### Description of the task
State how many lines in the entries below contain "pear". Write nothing but the number.

Object position data
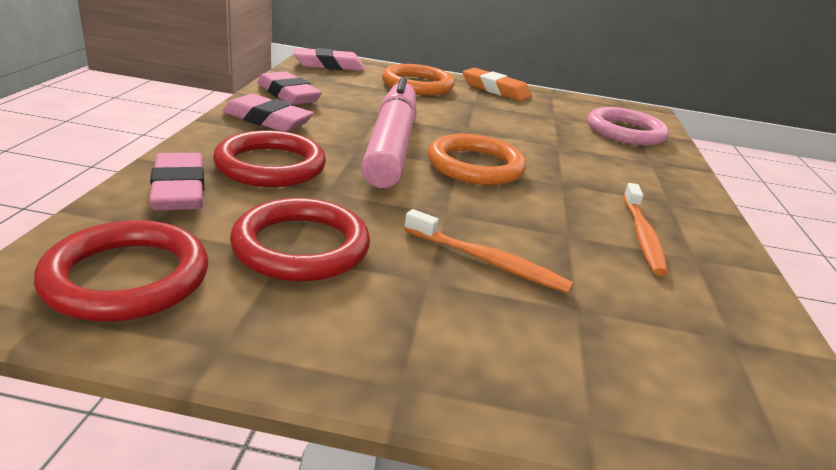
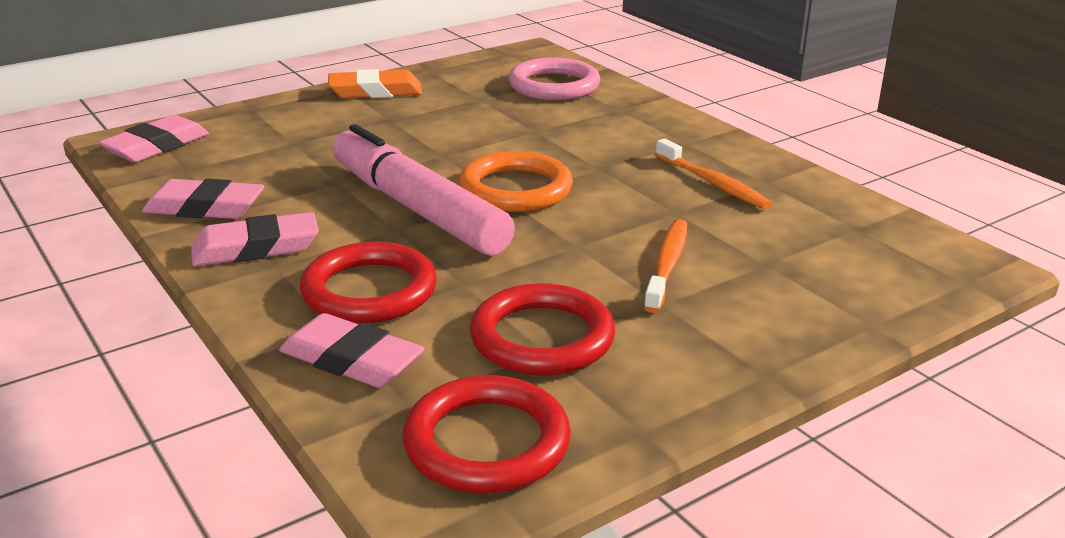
camera: 40 degrees left, 0 degrees up
(417, 85) = (297, 124): orange ring -> none
(487, 261) = (667, 265): orange toothbrush -> orange toothbrush turned 60 degrees counterclockwise

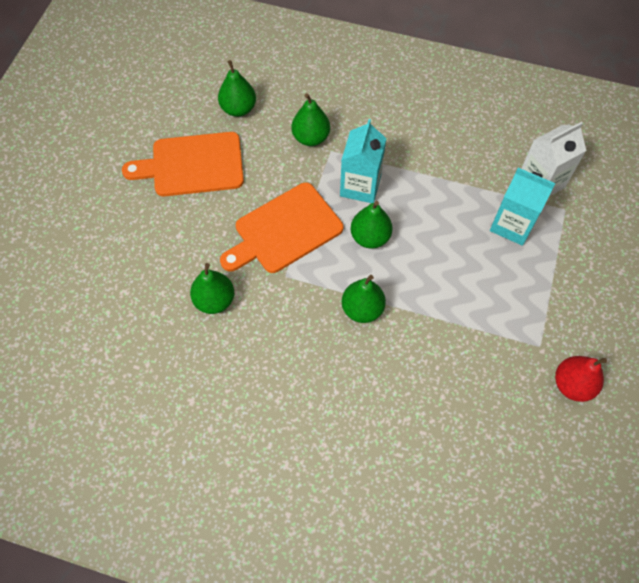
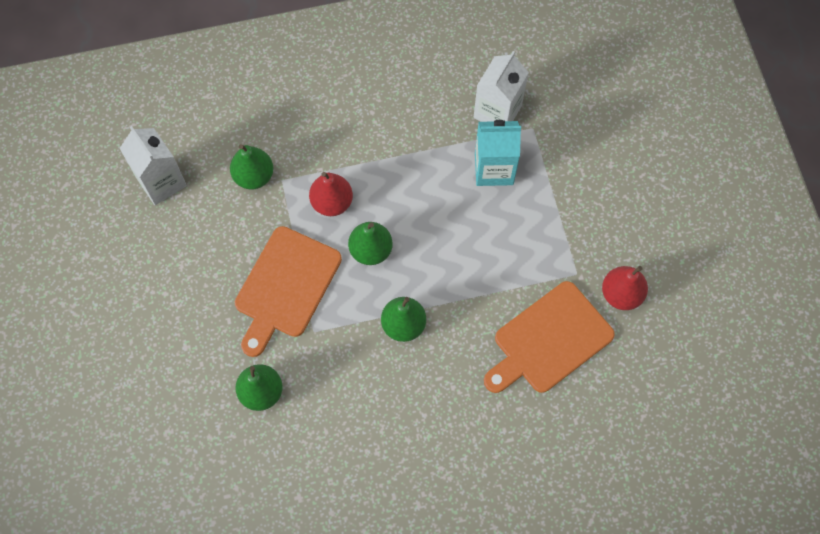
camera: 30 degrees left, 5 degrees up
(192, 165) = (152, 267): orange cutting board -> orange cutting board (549, 340)
(238, 109) = (161, 182): green pear -> white carton
(360, 186) = (332, 202): turquoise carton -> red pear

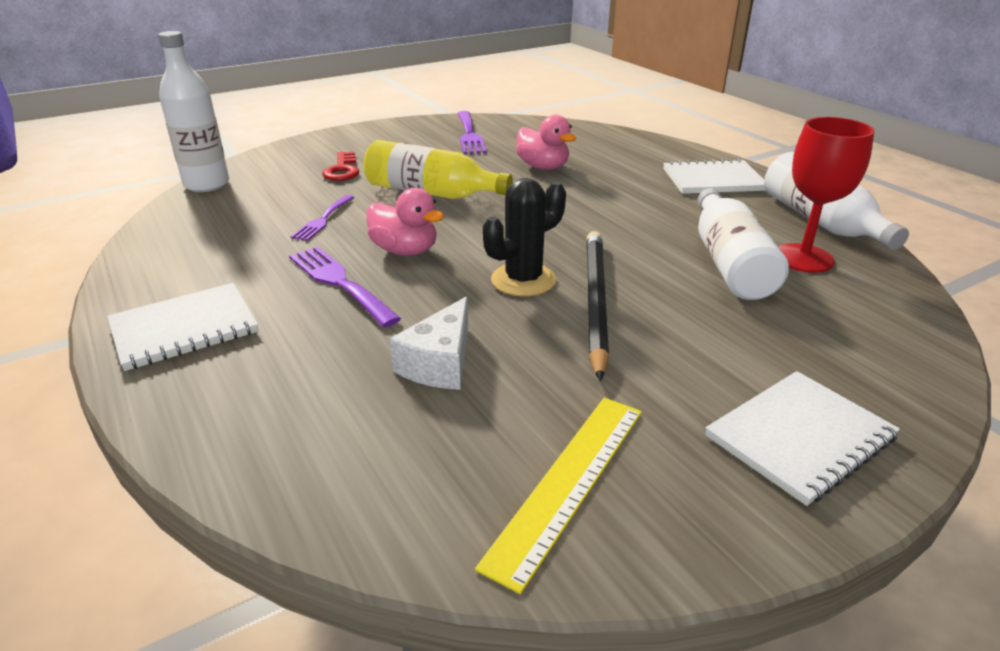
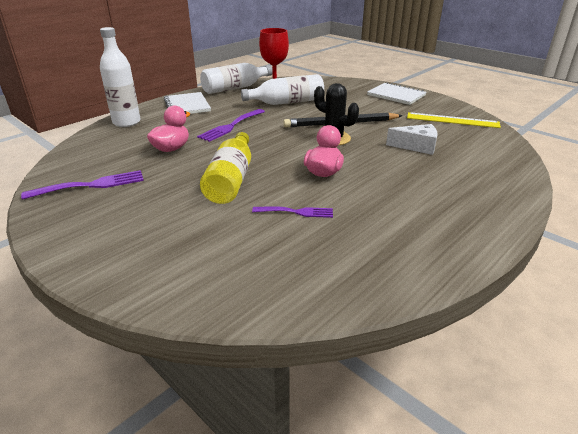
camera: 105 degrees left, 0 degrees up
(184, 328) = (463, 218): white notebook -> none
(207, 184) = (248, 308): white bottle -> white bottle (126, 122)
(339, 282) = (375, 184): purple fork -> purple fork (231, 126)
(342, 170) = (190, 230): red key -> none

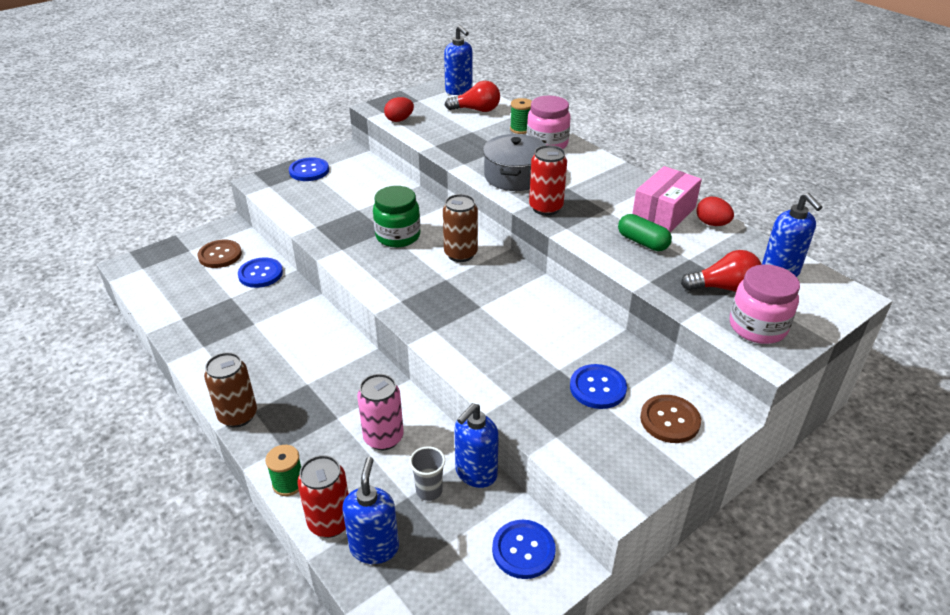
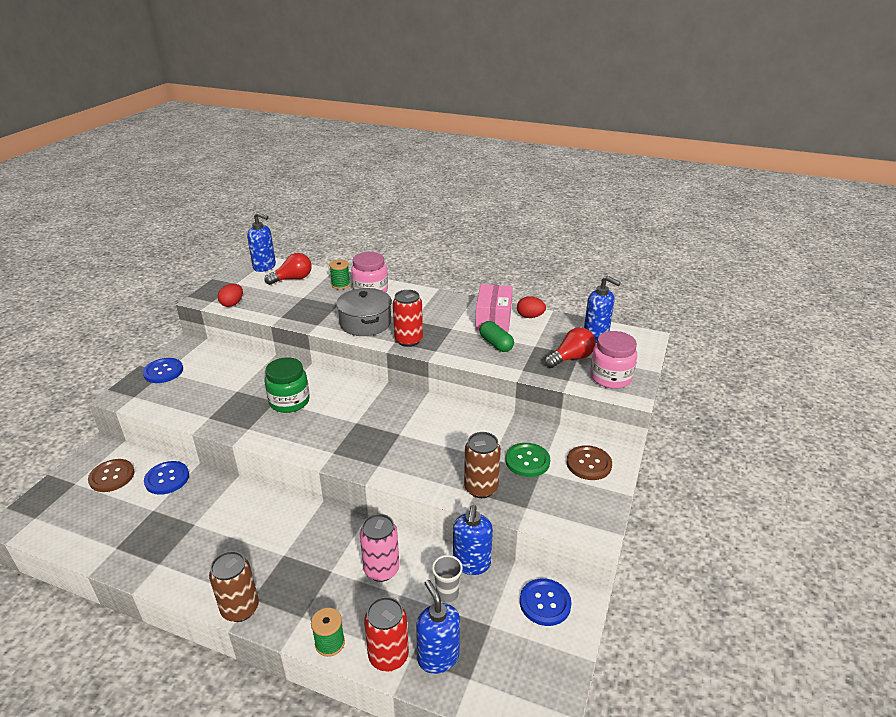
camera: 30 degrees left, 5 degrees down
(460, 254) = (352, 398): brown can -> brown can (481, 488)
(597, 388) = (527, 461): blue button -> green button
(642, 242) = (496, 344): green capsule -> green capsule turned 45 degrees clockwise

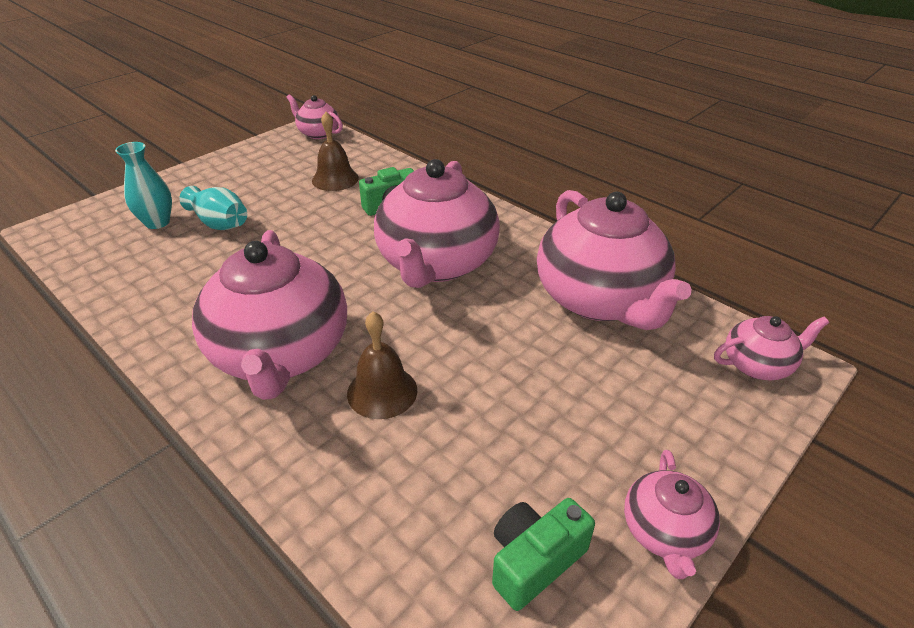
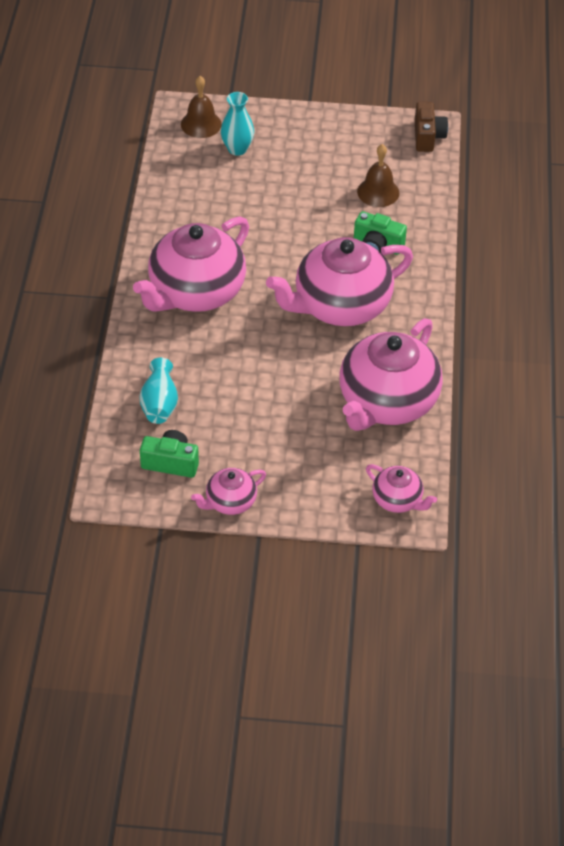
camera: 50 degrees right, 10 degrees up
(219, 223) = (267, 177): turquoise vase -> turquoise vase (159, 403)
(318, 133) = (428, 136): pink teapot -> brown camera
(382, 391) = (212, 350): brown bell -> brown bell (201, 124)

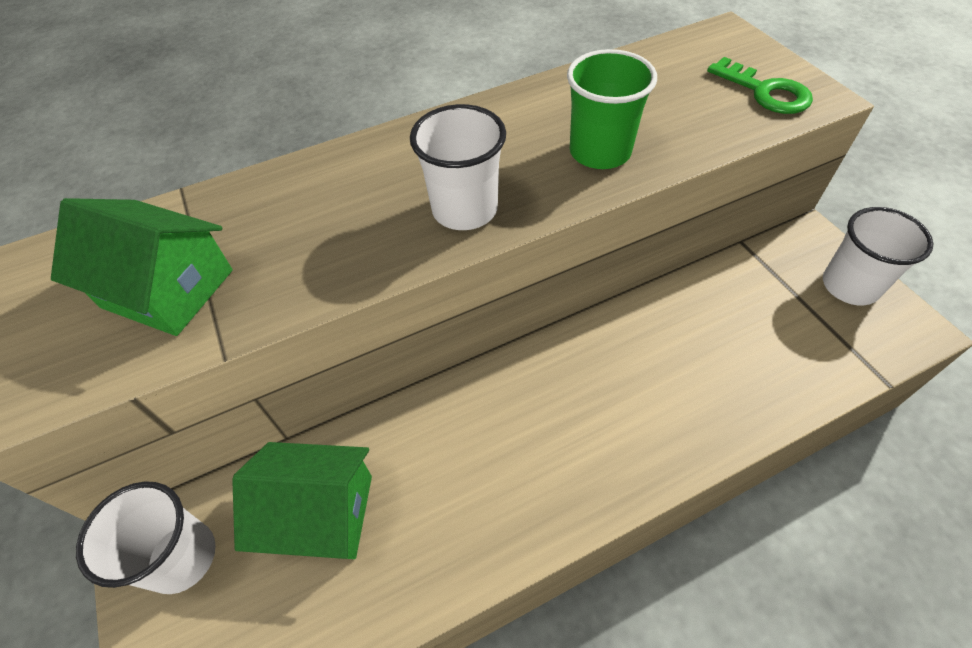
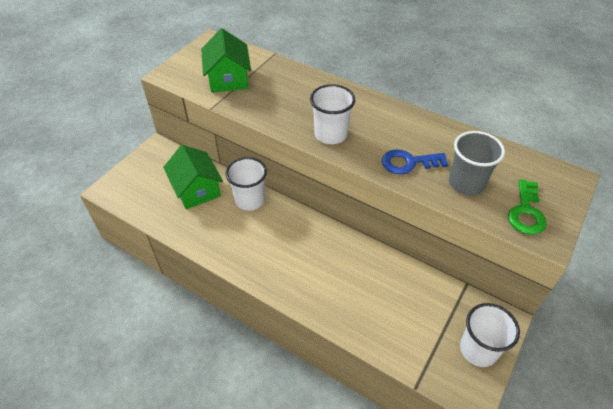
camera: 55 degrees right, 5 degrees down
(182, 557) = (158, 162): white cup -> white cup (249, 200)
(600, 152) = (408, 163): green cup -> blue key
(680, 116) = (466, 183): none -> grey cup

### Worked solution
2